*DATA SHOWN*
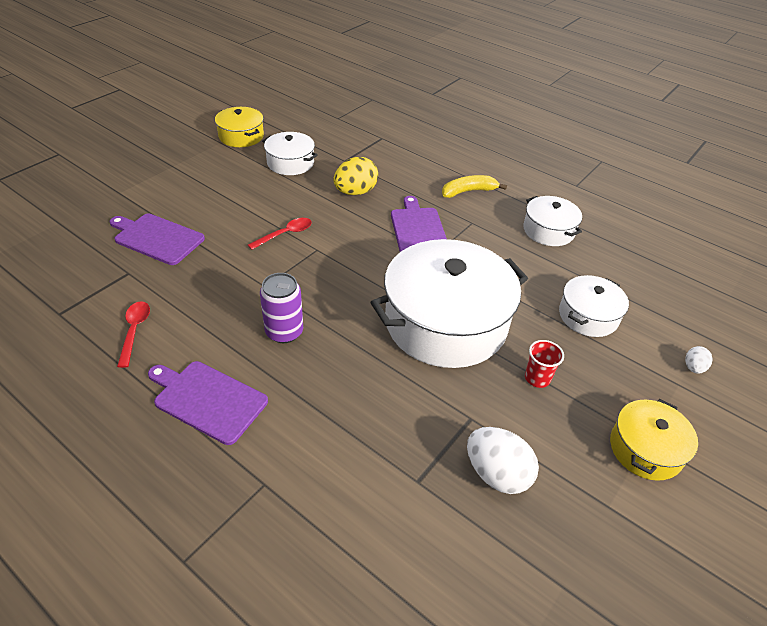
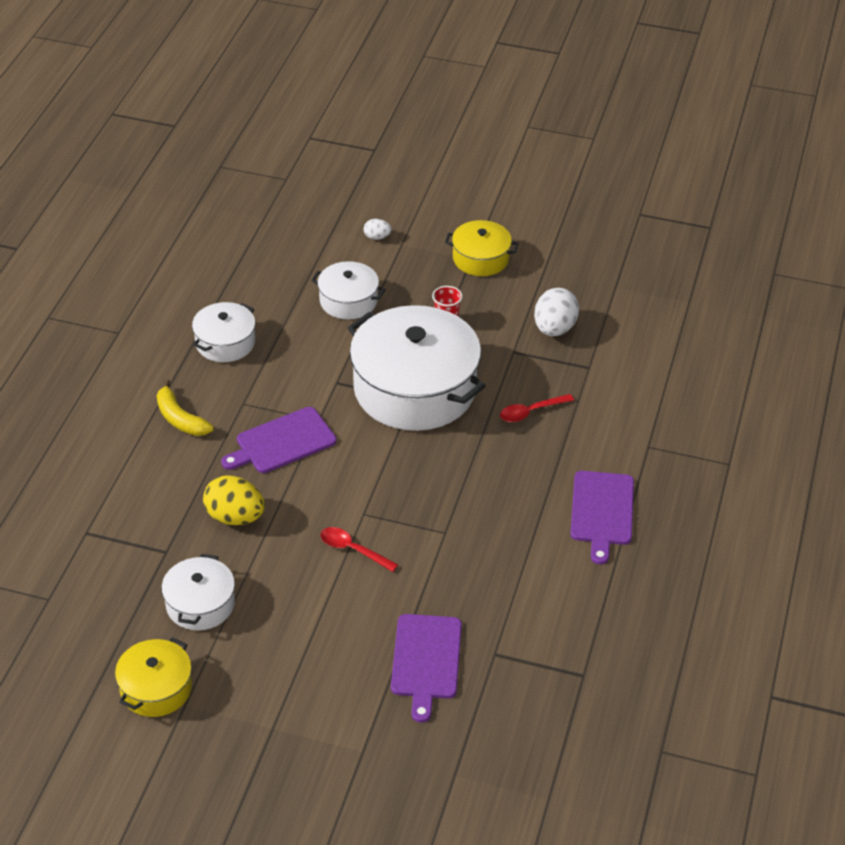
camera: 110 degrees left, 0 degrees up
red spoon [117,302,150,368] -> red spoon moved to [500,394,574,422]
purple can [260,273,303,343] -> none

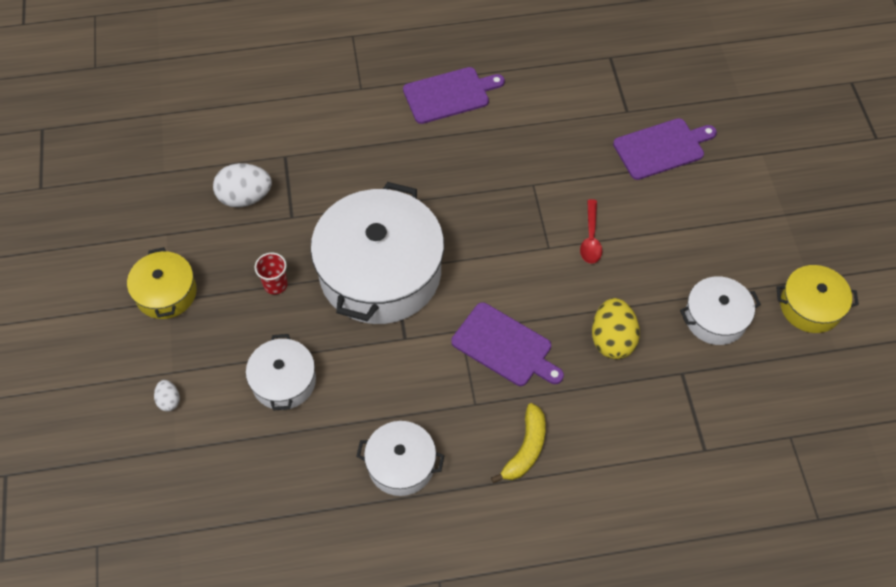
camera: 115 degrees left, 15 degrees up
red spoon [500,394,574,422] -> none

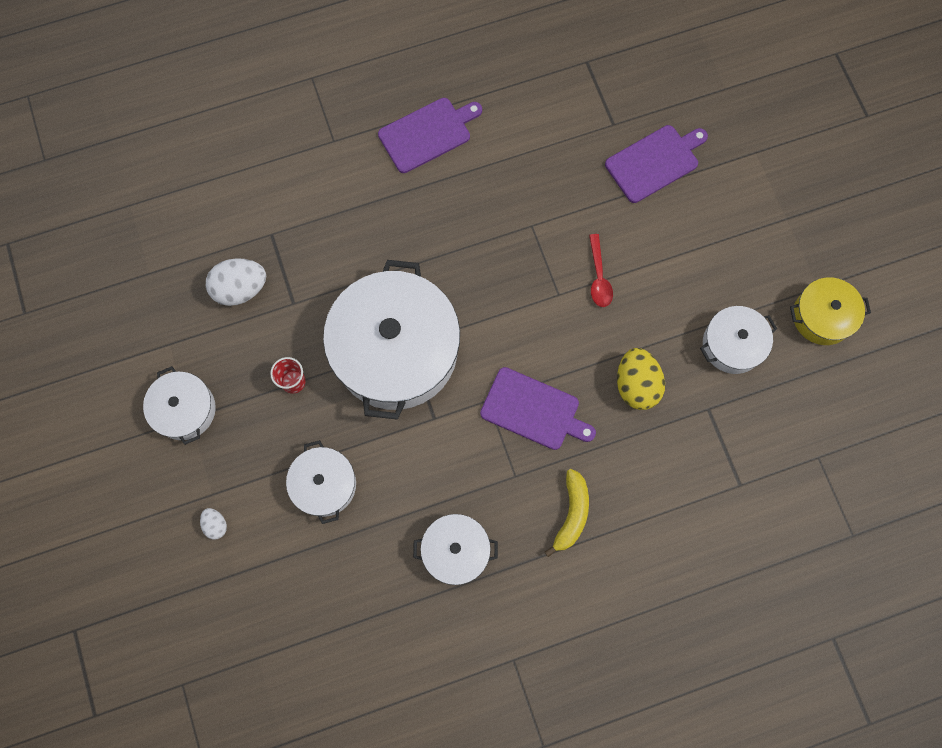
camera: 10 degrees left, 15 degrees up
yellow pot [127,247,197,319] -> white pot [143,366,216,445]

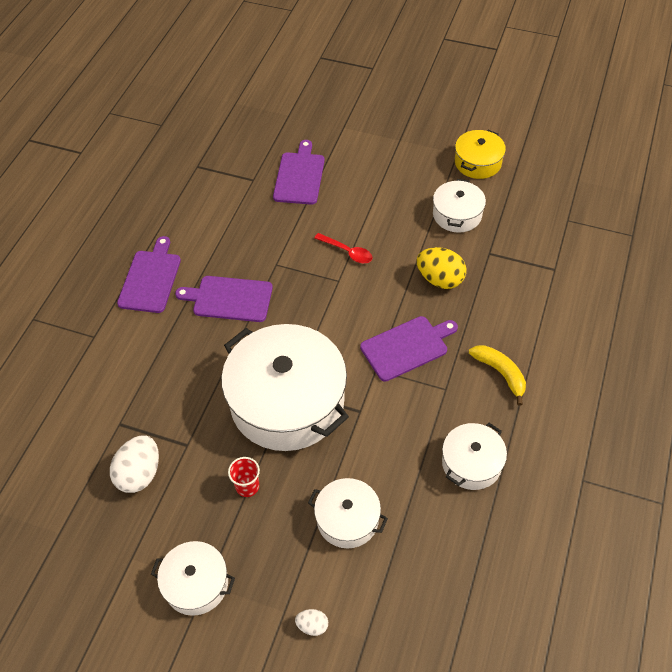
camera: 50 degrees left, 20 degrees down
none -> purple cutting board [175,276,273,322]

*WHAT TO PRODUCE*
What belongs in the answer is each line above, reproduced exactly, and no picture.

*ANSWER FOR THE TASK*
camera: 110 degrees left, 0 degrees up
red spoon [117,302,150,368] -> red spoon moved to [500,394,574,422]
purple can [260,273,303,343] -> none

camera: 115 degrees left, 15 degrees up
red spoon [500,394,574,422] -> none

camera: 10 degrees left, 15 degrees up
yellow pot [127,247,197,319] -> white pot [143,366,216,445]

camera: 50 degrees left, 20 degrees down
none -> purple cutting board [175,276,273,322]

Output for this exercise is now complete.